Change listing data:
****

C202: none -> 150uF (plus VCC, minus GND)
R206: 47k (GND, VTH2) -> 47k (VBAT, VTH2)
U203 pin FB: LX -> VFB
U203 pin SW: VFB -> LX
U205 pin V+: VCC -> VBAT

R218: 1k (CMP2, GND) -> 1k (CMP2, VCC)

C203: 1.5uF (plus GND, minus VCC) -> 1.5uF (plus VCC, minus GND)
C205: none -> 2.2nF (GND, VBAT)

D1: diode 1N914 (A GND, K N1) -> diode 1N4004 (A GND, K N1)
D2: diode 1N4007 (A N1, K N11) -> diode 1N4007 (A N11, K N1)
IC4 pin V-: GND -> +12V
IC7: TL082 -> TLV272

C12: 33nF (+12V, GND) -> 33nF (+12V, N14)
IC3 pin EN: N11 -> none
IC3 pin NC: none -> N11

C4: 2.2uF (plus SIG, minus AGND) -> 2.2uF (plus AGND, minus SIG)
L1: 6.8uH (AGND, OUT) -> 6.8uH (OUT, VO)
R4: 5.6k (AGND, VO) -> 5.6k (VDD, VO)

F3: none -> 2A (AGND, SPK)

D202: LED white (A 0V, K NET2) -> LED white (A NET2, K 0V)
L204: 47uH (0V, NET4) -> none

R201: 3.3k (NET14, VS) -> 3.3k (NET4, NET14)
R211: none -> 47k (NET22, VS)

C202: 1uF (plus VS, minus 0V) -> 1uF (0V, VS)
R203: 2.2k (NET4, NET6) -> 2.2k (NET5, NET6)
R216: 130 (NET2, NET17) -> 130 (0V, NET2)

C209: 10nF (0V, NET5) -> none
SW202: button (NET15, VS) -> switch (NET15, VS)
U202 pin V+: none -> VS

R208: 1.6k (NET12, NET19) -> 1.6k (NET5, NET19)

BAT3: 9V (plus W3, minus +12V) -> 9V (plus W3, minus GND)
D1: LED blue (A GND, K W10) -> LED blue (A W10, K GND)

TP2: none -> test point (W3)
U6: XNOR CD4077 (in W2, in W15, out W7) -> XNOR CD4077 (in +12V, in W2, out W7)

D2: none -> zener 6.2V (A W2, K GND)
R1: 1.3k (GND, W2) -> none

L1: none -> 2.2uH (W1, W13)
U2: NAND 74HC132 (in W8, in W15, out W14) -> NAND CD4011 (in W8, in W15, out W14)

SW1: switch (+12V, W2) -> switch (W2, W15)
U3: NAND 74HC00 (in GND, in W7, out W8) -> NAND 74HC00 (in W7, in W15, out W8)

****

§ WORK ITEM: Look through the data above and return exactly the lines from the one that contains "R218: 1k (CMP2, GND) -> 1k (CMP2, VCC)" to the one that contains "C12: 33nF (+12V, GND) -> 33nF (+12V, N14)", inclusive, with nothing else.

§ OUTPUT FOR THIS TASK:
R218: 1k (CMP2, GND) -> 1k (CMP2, VCC)

C203: 1.5uF (plus GND, minus VCC) -> 1.5uF (plus VCC, minus GND)
C205: none -> 2.2nF (GND, VBAT)

D1: diode 1N914 (A GND, K N1) -> diode 1N4004 (A GND, K N1)
D2: diode 1N4007 (A N1, K N11) -> diode 1N4007 (A N11, K N1)
IC4 pin V-: GND -> +12V
IC7: TL082 -> TLV272

C12: 33nF (+12V, GND) -> 33nF (+12V, N14)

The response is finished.